• [Directions]
Copy the records below in full and leave every image out of the copy.

Supplied information below:

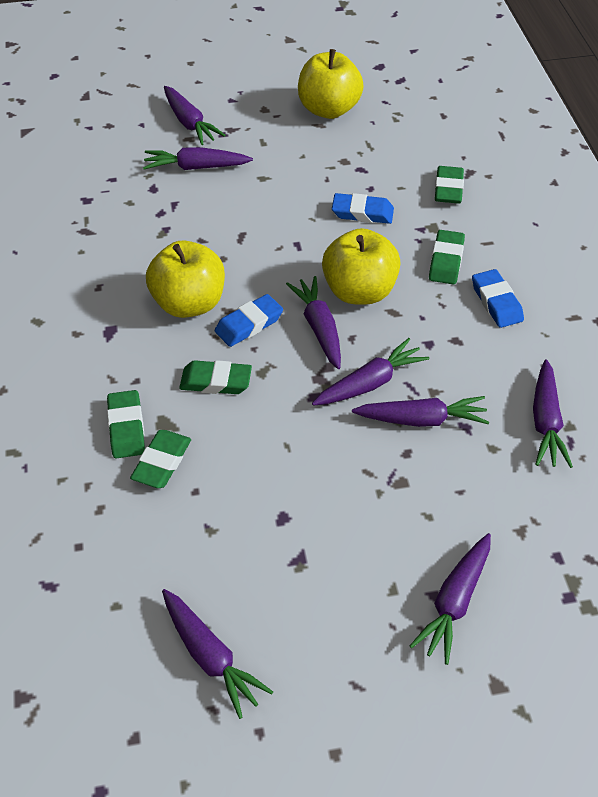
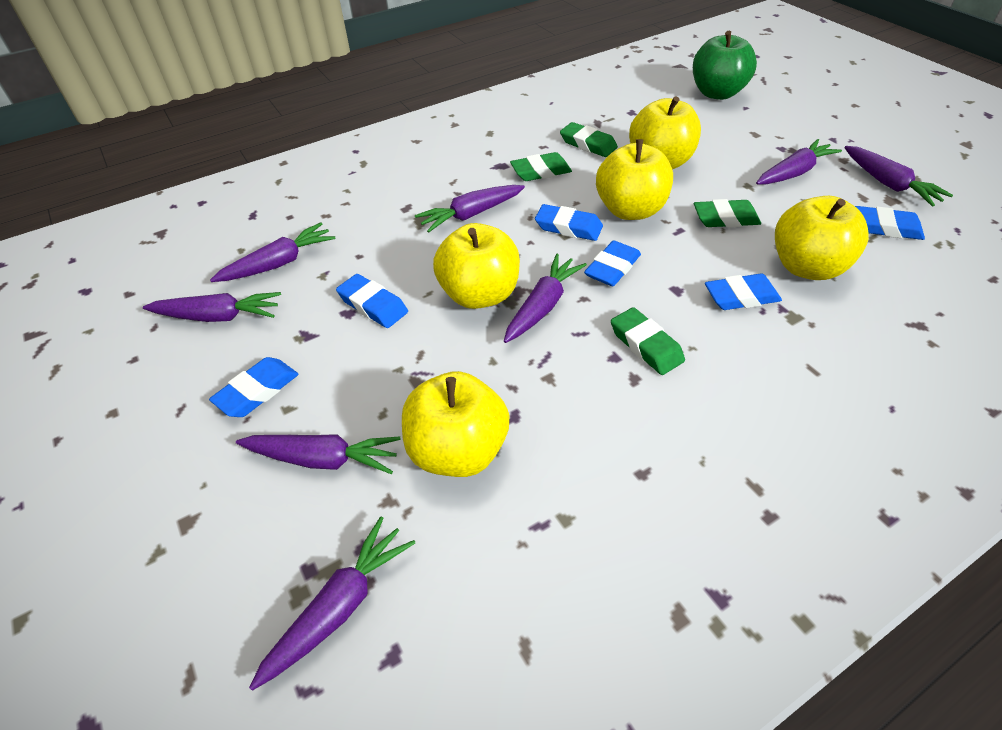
blue eraser: 3 -> 6
green apple: 0 -> 1
green eraser: 5 -> 4
yellow apple: 3 -> 5

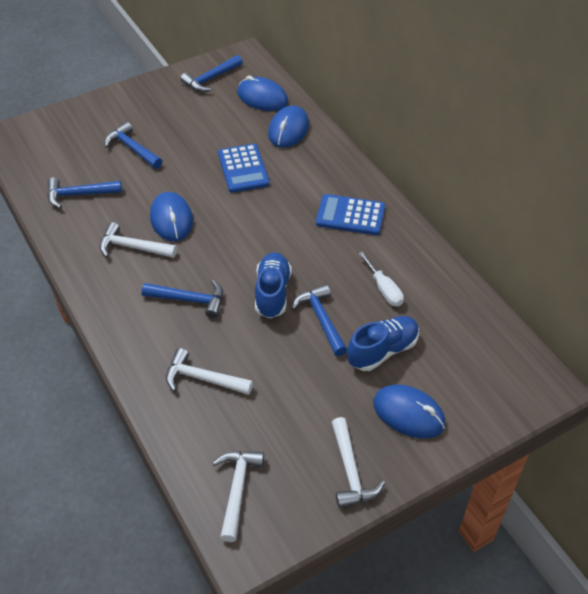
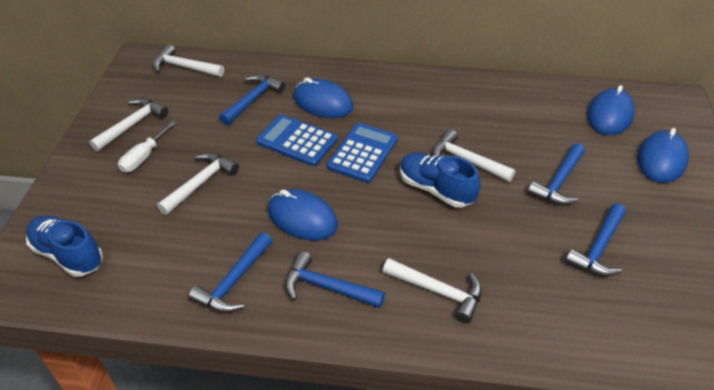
white hammer: 4 -> 5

End of Supplied information.

• [Task response]
blue eraser: 3 -> 6
green apple: 0 -> 1
green eraser: 5 -> 4
yellow apple: 3 -> 5

white hammer: 4 -> 5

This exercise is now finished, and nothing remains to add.